[[ DATASET ENTRIES open ]]

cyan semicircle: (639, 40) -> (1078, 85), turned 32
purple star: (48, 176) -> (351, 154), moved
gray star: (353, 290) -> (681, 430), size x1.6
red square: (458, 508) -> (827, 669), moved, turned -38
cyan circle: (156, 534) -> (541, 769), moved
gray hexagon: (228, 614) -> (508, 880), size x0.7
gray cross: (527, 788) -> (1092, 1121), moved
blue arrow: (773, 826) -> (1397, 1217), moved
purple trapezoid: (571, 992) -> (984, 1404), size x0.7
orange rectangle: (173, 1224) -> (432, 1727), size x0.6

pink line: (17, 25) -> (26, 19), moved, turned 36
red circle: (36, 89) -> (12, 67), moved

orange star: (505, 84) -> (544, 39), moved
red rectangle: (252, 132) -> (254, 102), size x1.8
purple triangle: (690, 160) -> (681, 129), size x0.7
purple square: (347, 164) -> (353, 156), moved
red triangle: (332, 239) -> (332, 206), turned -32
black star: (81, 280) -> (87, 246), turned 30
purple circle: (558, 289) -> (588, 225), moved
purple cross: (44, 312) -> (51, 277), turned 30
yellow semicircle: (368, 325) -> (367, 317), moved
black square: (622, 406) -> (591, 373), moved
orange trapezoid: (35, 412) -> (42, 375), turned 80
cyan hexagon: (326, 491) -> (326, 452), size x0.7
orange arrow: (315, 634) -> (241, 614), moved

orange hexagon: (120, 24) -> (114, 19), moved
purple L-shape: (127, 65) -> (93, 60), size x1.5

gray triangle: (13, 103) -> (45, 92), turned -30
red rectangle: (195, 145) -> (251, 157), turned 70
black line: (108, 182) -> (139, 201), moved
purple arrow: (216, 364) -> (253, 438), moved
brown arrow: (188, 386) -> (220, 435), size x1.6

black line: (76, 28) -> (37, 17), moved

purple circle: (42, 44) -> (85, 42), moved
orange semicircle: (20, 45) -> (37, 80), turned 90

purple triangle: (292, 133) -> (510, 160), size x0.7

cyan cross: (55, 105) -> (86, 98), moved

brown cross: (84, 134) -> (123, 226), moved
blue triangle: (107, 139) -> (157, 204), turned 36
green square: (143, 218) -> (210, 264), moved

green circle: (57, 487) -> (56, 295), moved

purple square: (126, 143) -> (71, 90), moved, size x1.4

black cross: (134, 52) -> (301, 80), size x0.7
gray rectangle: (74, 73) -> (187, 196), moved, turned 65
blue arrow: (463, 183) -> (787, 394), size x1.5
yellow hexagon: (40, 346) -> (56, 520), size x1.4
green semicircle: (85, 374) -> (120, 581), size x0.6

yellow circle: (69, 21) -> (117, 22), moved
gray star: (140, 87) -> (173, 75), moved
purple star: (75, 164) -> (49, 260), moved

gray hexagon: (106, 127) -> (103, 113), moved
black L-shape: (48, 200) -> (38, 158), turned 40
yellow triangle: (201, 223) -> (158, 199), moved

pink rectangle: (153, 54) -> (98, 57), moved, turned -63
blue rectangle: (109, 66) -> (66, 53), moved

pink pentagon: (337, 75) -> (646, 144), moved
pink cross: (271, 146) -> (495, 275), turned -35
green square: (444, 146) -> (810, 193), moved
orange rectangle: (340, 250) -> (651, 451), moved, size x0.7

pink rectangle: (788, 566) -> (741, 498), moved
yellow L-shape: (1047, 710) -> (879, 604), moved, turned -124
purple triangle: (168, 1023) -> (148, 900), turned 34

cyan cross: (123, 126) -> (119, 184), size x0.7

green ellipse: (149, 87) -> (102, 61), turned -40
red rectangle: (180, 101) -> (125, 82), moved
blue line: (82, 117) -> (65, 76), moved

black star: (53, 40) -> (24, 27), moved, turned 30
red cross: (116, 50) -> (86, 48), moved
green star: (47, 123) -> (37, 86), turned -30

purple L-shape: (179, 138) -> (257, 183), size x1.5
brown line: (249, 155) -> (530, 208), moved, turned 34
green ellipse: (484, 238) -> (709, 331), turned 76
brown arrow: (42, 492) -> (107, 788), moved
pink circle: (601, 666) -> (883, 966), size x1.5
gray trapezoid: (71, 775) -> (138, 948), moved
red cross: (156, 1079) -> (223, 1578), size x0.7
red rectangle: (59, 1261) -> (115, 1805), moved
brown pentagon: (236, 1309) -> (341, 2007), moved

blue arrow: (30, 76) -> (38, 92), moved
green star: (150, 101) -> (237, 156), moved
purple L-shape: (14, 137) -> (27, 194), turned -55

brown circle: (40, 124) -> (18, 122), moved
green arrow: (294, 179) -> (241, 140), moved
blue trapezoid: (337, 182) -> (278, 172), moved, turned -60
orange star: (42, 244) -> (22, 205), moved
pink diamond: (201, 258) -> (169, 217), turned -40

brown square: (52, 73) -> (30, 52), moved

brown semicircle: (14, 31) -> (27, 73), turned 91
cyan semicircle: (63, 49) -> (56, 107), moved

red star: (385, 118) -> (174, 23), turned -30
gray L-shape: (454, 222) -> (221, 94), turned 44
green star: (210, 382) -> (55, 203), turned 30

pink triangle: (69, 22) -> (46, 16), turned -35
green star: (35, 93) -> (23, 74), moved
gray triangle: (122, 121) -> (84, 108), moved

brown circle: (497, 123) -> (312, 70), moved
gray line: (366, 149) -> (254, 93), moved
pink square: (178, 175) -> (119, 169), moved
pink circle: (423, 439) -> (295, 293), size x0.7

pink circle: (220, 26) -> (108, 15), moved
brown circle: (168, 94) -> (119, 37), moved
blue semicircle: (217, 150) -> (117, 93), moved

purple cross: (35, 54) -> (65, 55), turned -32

[[ DATASET ENTRIES closed ]]

- [EXERCISE DETAILS] In the data above, which lines lie between the line with "purple circle: (558, 289)" and the line with "gray star: (140, 87) -> (173, 75), moved", inclusive? Print those lines exactly and nothing else.

- [EXERCISE RESULT]
purple circle: (558, 289) -> (588, 225), moved
purple cross: (44, 312) -> (51, 277), turned 30
yellow semicircle: (368, 325) -> (367, 317), moved
black square: (622, 406) -> (591, 373), moved
orange trapezoid: (35, 412) -> (42, 375), turned 80
cyan hexagon: (326, 491) -> (326, 452), size x0.7
orange arrow: (315, 634) -> (241, 614), moved

orange hexagon: (120, 24) -> (114, 19), moved
purple L-shape: (127, 65) -> (93, 60), size x1.5

gray triangle: (13, 103) -> (45, 92), turned -30
red rectangle: (195, 145) -> (251, 157), turned 70
black line: (108, 182) -> (139, 201), moved
purple arrow: (216, 364) -> (253, 438), moved
brown arrow: (188, 386) -> (220, 435), size x1.6

black line: (76, 28) -> (37, 17), moved

purple circle: (42, 44) -> (85, 42), moved
orange semicircle: (20, 45) -> (37, 80), turned 90

purple triangle: (292, 133) -> (510, 160), size x0.7

cyan cross: (55, 105) -> (86, 98), moved

brown cross: (84, 134) -> (123, 226), moved
blue triangle: (107, 139) -> (157, 204), turned 36
green square: (143, 218) -> (210, 264), moved

green circle: (57, 487) -> (56, 295), moved

purple square: (126, 143) -> (71, 90), moved, size x1.4

black cross: (134, 52) -> (301, 80), size x0.7
gray rectangle: (74, 73) -> (187, 196), moved, turned 65
blue arrow: (463, 183) -> (787, 394), size x1.5
yellow hexagon: (40, 346) -> (56, 520), size x1.4
green semicircle: (85, 374) -> (120, 581), size x0.6

yellow circle: (69, 21) -> (117, 22), moved
gray star: (140, 87) -> (173, 75), moved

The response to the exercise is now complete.